:: Aim of the task ::
Word for word, reproduce each line of the data below, omitting every image.

Information provided Start Marker

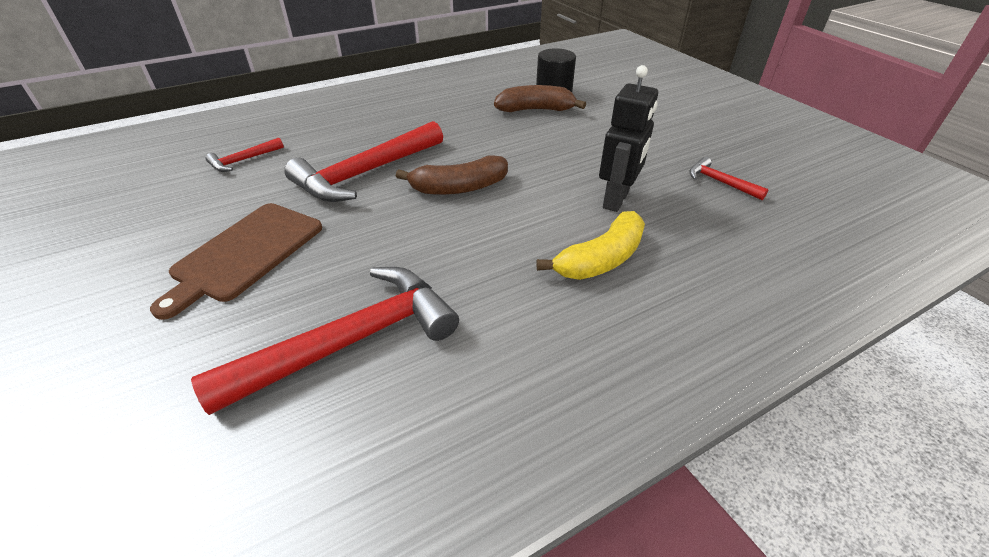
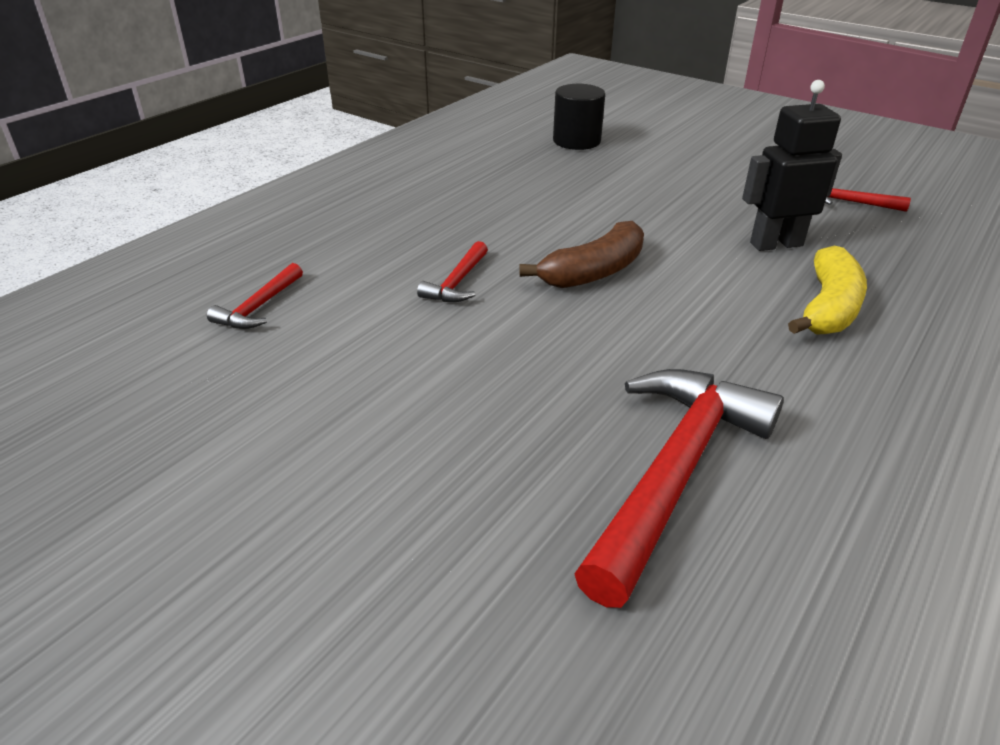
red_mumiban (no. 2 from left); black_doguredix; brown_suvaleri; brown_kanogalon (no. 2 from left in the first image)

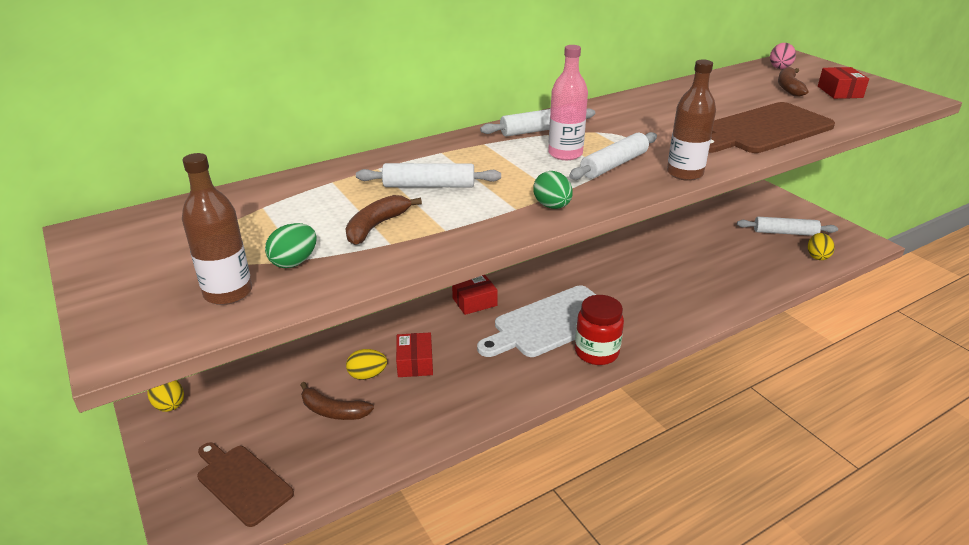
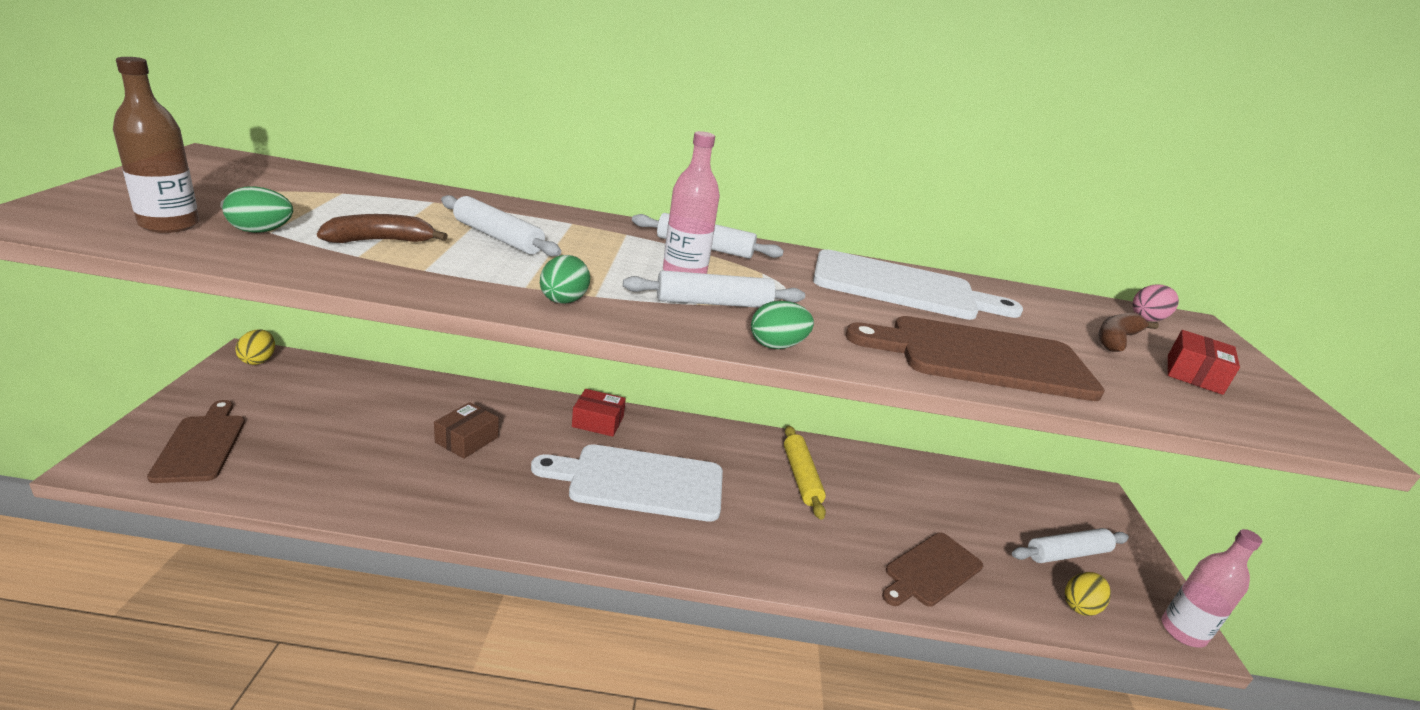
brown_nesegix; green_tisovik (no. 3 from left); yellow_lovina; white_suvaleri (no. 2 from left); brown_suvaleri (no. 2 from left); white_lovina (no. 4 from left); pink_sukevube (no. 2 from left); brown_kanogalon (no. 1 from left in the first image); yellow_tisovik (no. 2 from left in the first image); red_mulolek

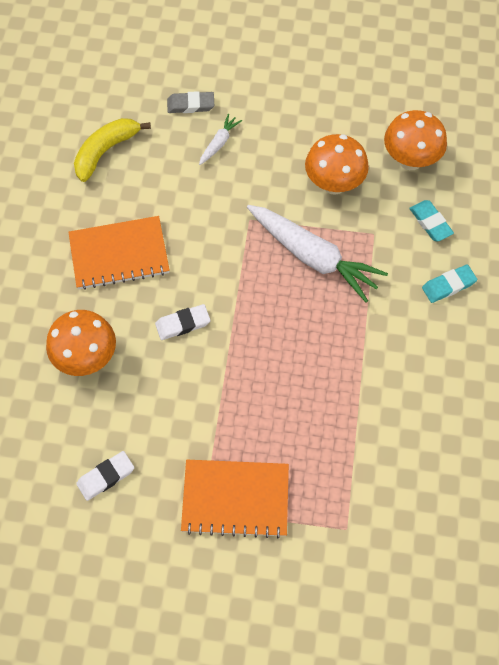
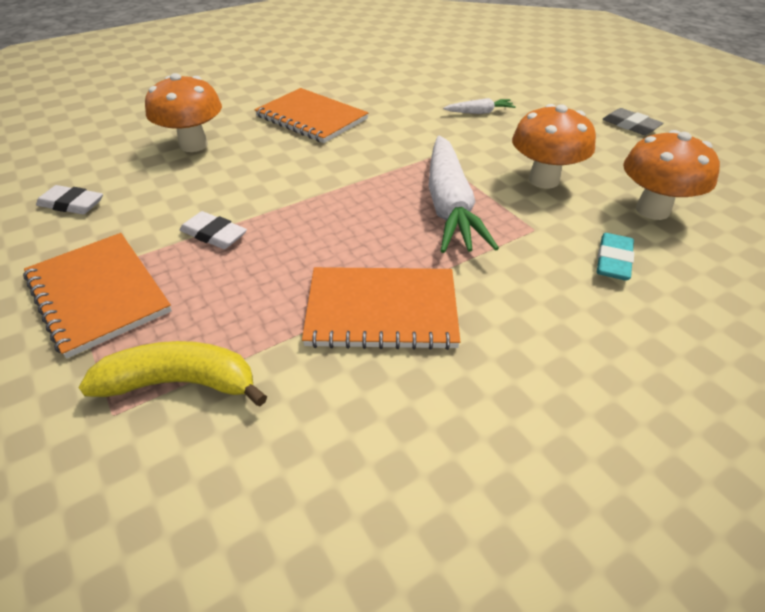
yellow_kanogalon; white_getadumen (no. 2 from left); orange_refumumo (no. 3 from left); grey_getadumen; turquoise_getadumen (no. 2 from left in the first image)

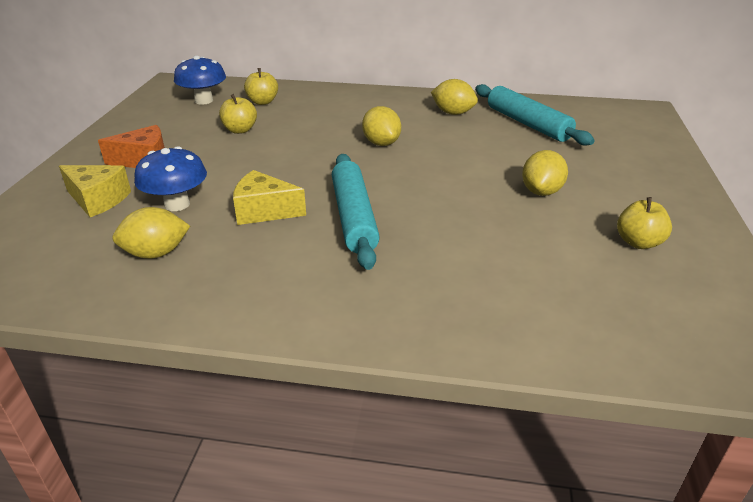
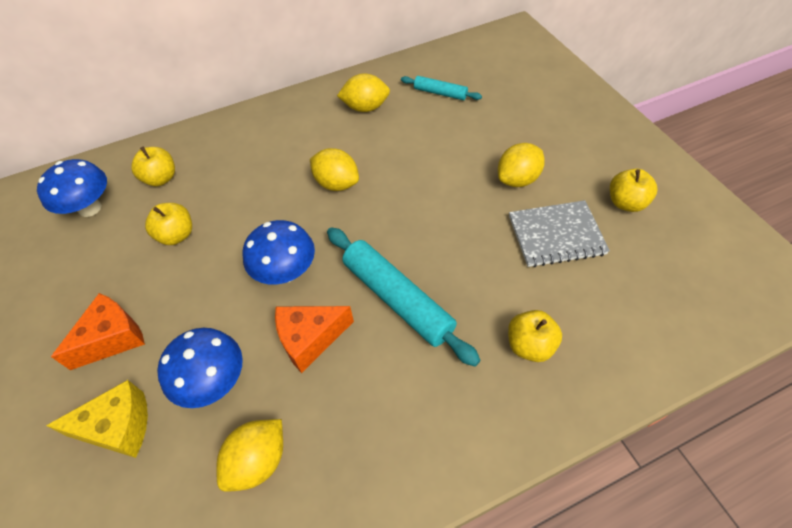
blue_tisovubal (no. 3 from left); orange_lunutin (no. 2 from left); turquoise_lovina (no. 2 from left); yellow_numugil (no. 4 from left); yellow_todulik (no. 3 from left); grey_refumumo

Information provided End Marker

:: Solution to this exercise ::
red_mumiban (no. 2 from left); black_doguredix; brown_suvaleri; brown_kanogalon (no. 2 from left in the first image)

brown_nesegix; green_tisovik (no. 3 from left); yellow_lovina; white_suvaleri (no. 2 from left); brown_suvaleri (no. 2 from left); white_lovina (no. 4 from left); pink_sukevube (no. 2 from left); brown_kanogalon (no. 1 from left in the first image); yellow_tisovik (no. 2 from left in the first image); red_mulolek

yellow_kanogalon; white_getadumen (no. 2 from left); orange_refumumo (no. 3 from left); grey_getadumen; turquoise_getadumen (no. 2 from left in the first image)

blue_tisovubal (no. 3 from left); orange_lunutin (no. 2 from left); turquoise_lovina (no. 2 from left); yellow_numugil (no. 4 from left); yellow_todulik (no. 3 from left); grey_refumumo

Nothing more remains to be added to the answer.